▶ [Assignment]: In your answer, set down the records below exactly as they stand, omitting pictures.

▶ [Source information]:
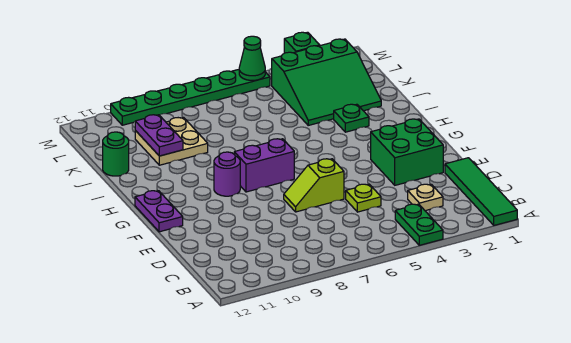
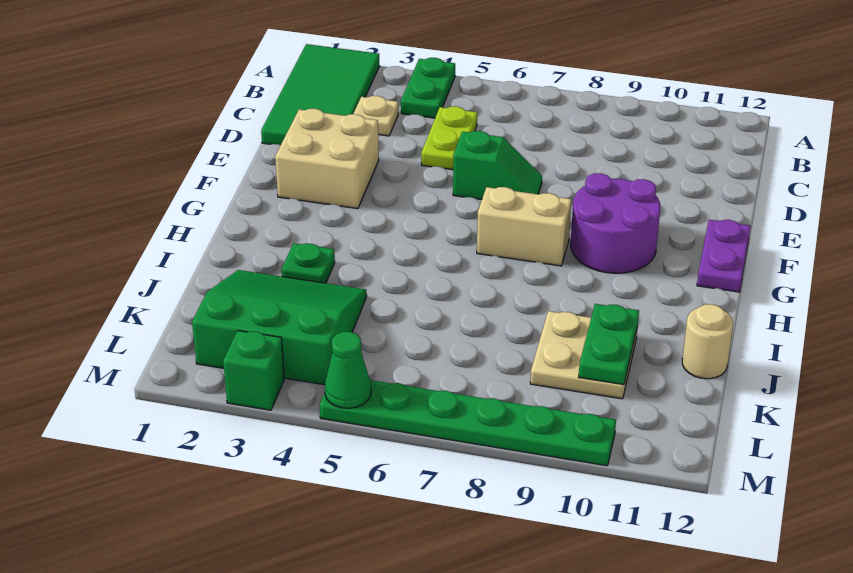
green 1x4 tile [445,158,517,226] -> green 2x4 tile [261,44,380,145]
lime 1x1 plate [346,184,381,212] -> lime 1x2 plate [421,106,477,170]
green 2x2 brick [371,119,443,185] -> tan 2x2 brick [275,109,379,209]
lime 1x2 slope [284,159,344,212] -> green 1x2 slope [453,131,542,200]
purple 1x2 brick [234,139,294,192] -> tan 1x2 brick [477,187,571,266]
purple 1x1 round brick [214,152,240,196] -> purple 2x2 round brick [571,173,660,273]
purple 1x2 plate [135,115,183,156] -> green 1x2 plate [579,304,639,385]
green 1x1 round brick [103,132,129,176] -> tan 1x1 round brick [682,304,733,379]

▶ [Response to this task]:
green 1x4 tile [445,158,517,226] -> green 2x4 tile [261,44,380,145]
lime 1x1 plate [346,184,381,212] -> lime 1x2 plate [421,106,477,170]
green 2x2 brick [371,119,443,185] -> tan 2x2 brick [275,109,379,209]
lime 1x2 slope [284,159,344,212] -> green 1x2 slope [453,131,542,200]
purple 1x2 brick [234,139,294,192] -> tan 1x2 brick [477,187,571,266]
purple 1x1 round brick [214,152,240,196] -> purple 2x2 round brick [571,173,660,273]
purple 1x2 plate [135,115,183,156] -> green 1x2 plate [579,304,639,385]
green 1x1 round brick [103,132,129,176] -> tan 1x1 round brick [682,304,733,379]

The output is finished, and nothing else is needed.